Provided material below:

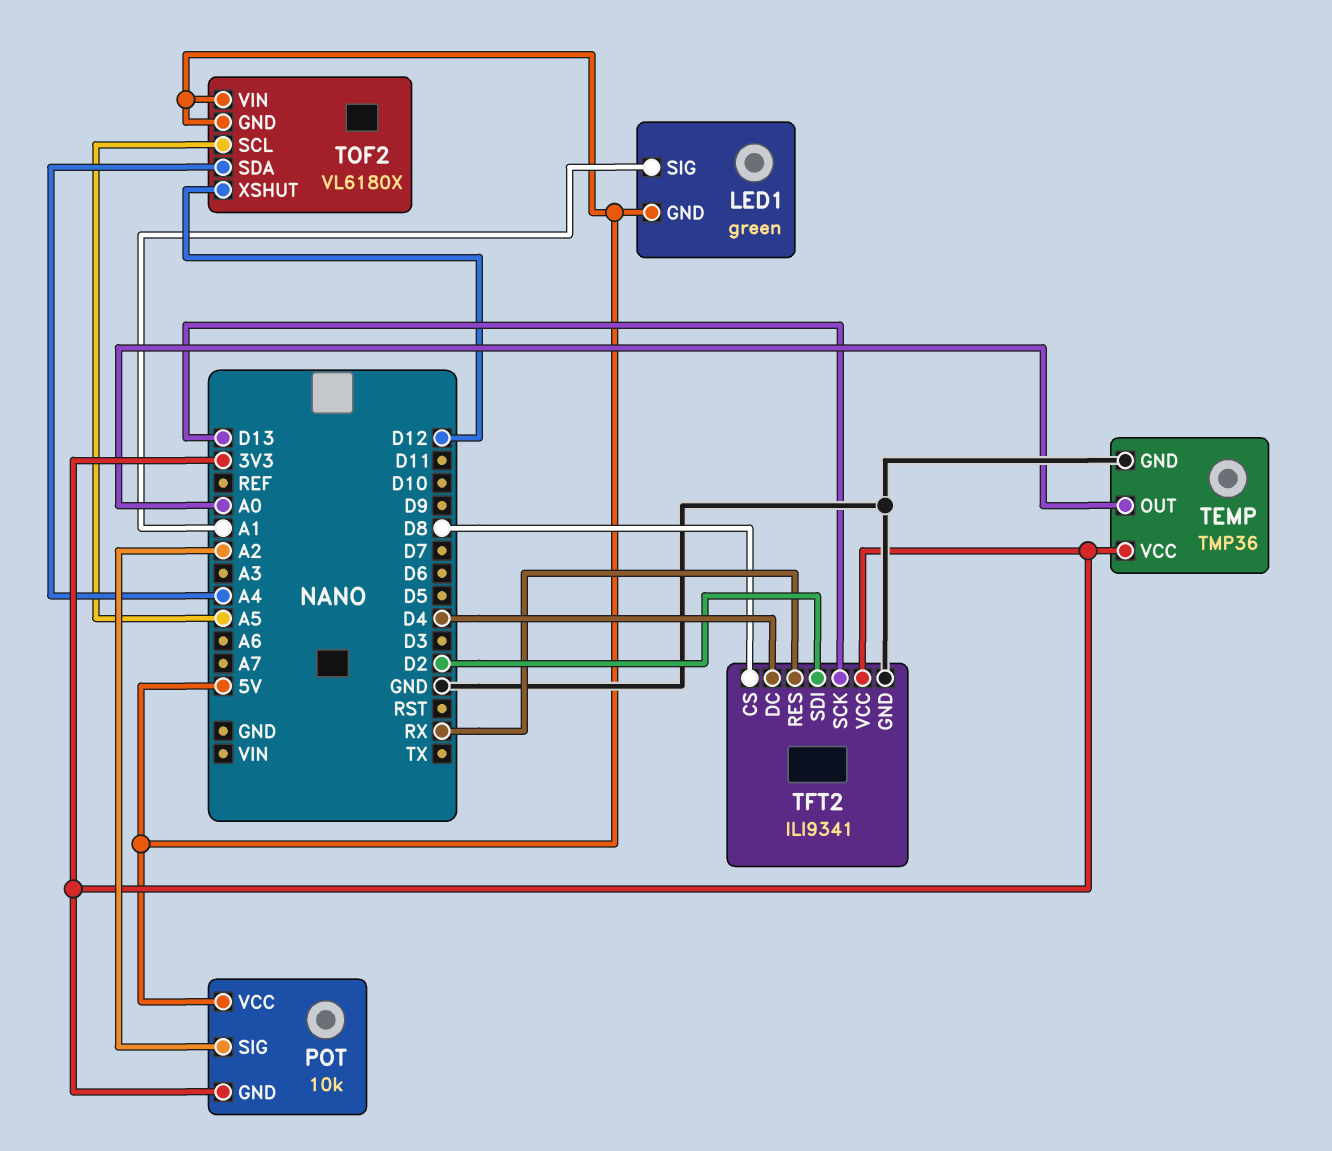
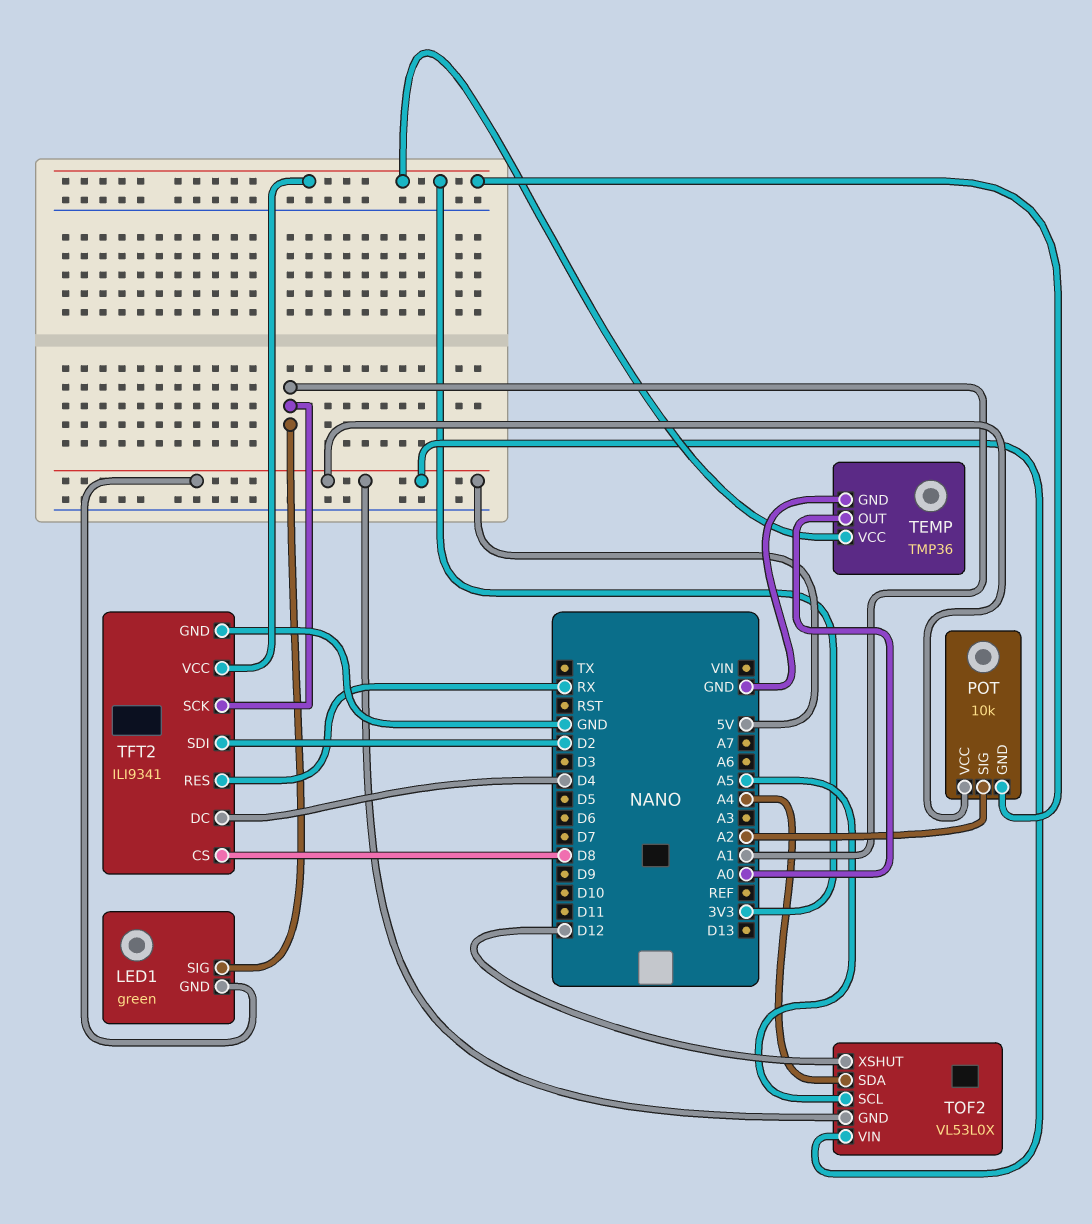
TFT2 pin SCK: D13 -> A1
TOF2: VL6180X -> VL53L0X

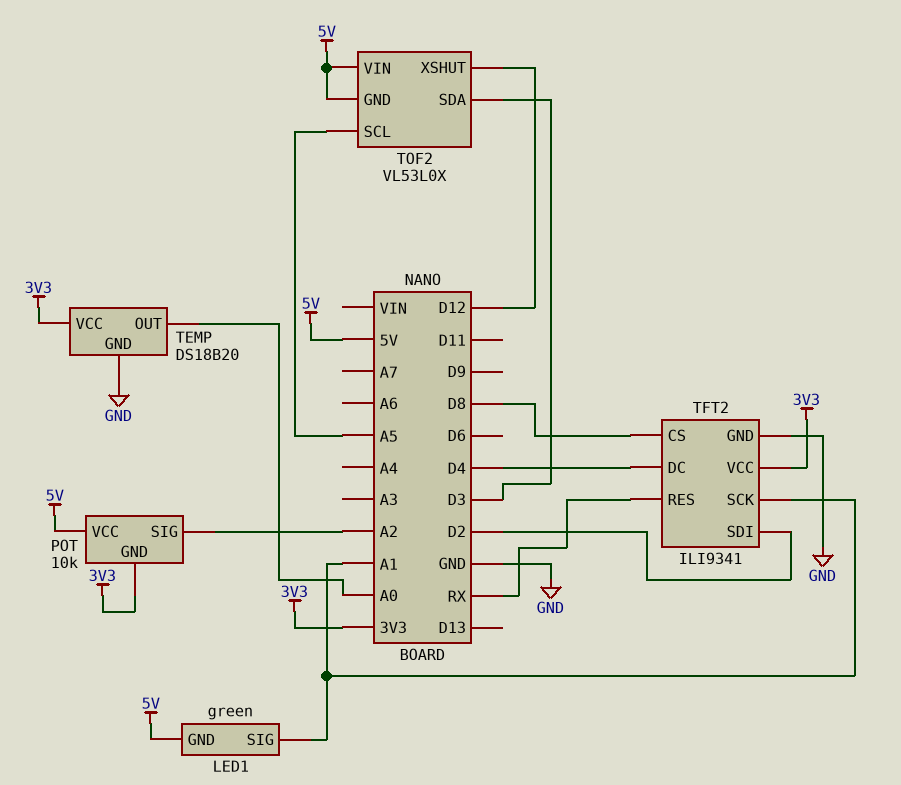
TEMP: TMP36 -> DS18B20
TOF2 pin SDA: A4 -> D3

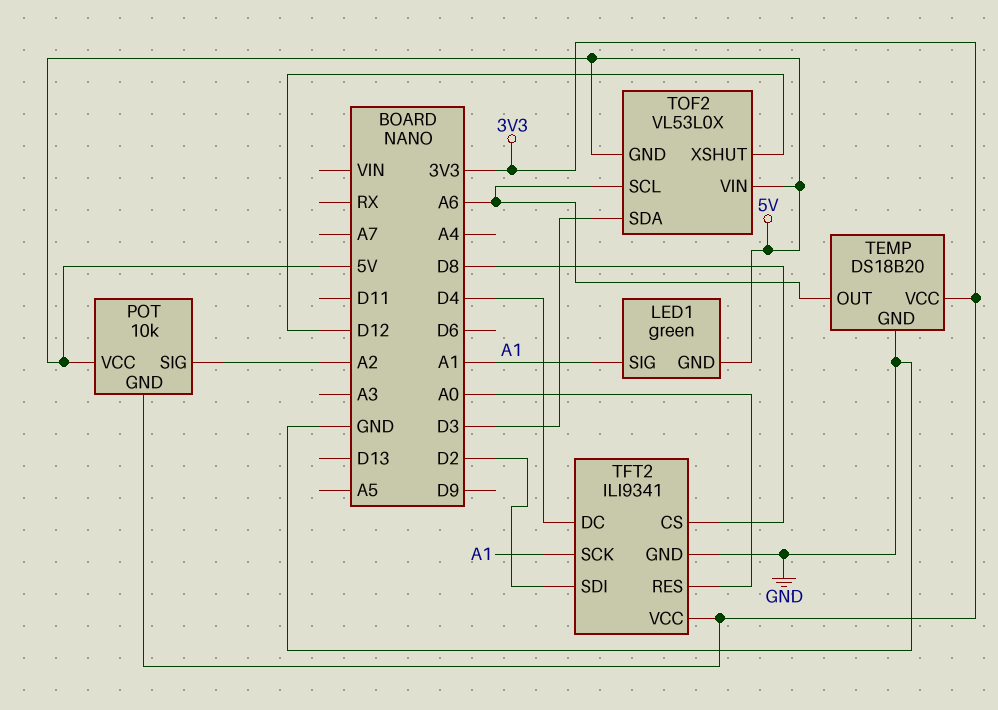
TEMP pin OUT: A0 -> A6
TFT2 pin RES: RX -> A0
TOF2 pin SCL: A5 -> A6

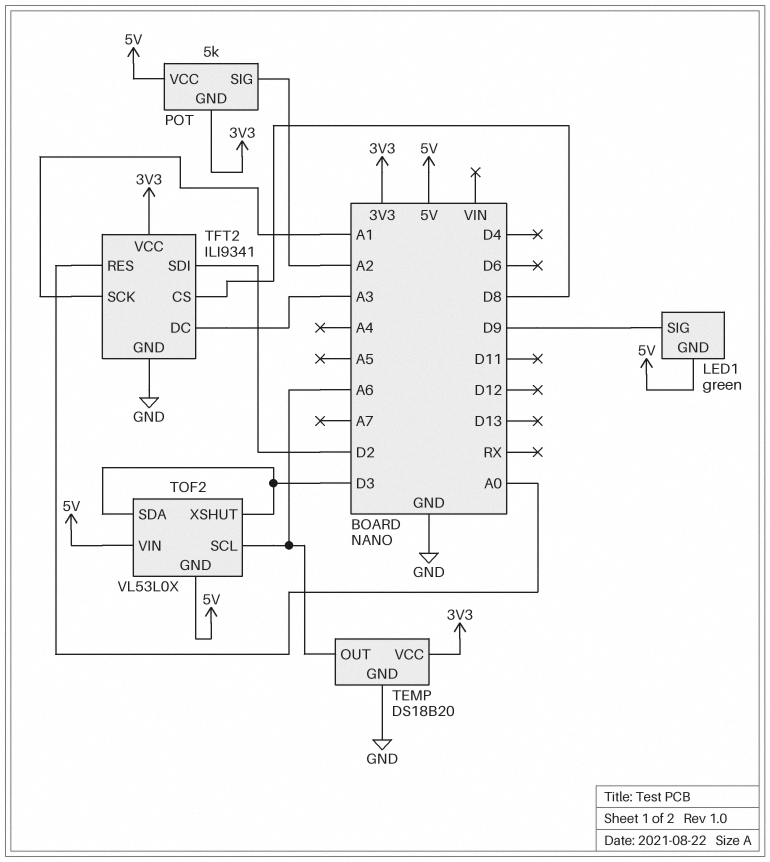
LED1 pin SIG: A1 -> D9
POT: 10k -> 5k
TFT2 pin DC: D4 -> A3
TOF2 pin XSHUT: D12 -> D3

End of Provided material.
Provided material below:

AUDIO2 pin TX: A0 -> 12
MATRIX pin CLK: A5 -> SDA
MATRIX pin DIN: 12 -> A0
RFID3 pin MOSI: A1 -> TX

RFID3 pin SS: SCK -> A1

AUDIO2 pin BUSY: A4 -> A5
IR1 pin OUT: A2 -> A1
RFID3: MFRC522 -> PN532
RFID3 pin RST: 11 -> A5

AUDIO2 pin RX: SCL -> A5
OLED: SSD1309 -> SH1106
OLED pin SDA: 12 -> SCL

End of Provided material.

● **Exercise objective**
Copy every line of the listing containing the string "OLED".

● **Response to the task**
OLED: SSD1309 -> SH1106
OLED pin SDA: 12 -> SCL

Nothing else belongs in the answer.